Records provided Start Marker

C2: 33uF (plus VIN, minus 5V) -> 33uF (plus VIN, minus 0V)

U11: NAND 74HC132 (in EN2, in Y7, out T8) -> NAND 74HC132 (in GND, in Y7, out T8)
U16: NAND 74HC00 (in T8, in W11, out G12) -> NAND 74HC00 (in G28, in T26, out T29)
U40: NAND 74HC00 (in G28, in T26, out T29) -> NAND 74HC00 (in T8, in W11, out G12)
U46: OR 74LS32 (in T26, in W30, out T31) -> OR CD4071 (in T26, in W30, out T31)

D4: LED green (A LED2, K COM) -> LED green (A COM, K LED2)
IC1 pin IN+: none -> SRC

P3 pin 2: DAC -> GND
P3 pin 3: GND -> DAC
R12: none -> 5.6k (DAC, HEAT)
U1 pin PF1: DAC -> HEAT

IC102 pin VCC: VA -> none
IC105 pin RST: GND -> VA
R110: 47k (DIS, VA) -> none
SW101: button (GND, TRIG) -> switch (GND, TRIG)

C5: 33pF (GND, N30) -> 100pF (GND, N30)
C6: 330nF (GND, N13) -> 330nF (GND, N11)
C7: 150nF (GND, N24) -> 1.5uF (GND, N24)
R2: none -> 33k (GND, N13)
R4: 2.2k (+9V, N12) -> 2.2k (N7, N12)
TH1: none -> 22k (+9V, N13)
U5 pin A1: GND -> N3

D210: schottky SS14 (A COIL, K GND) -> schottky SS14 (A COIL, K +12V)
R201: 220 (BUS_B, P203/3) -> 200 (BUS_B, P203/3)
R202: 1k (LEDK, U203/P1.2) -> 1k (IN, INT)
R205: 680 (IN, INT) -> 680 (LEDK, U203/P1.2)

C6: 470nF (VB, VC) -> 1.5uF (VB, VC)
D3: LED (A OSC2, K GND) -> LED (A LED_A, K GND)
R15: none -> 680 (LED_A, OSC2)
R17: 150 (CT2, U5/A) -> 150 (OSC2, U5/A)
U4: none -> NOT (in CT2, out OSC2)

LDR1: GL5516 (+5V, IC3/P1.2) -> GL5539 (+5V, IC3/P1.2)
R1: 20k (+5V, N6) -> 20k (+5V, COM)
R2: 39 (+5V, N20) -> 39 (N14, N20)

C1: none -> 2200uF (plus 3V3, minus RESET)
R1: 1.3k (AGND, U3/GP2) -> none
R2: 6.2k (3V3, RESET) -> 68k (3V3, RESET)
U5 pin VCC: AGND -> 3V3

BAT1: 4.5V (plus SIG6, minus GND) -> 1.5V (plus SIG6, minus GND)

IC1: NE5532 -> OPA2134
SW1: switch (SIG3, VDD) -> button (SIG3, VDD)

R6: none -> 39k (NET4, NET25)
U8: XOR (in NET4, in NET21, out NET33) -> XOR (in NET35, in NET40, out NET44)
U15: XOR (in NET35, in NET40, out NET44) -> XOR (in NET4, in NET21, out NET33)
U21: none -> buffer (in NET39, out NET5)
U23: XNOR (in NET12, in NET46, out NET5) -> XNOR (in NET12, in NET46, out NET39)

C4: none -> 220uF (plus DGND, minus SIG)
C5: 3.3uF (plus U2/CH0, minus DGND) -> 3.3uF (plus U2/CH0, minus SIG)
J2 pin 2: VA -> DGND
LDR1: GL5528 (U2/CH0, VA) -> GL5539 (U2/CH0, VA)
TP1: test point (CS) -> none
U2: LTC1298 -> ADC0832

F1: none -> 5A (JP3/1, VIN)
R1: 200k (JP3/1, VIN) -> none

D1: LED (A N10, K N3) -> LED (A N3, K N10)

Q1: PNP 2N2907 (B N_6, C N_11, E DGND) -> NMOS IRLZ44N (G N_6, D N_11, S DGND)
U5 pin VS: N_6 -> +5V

Records provided End Marker

Exercise goal
Please copy every line of the records above in which "AGND" appears.

Result of this task
R1: 1.3k (AGND, U3/GP2) -> none
U5 pin VCC: AGND -> 3V3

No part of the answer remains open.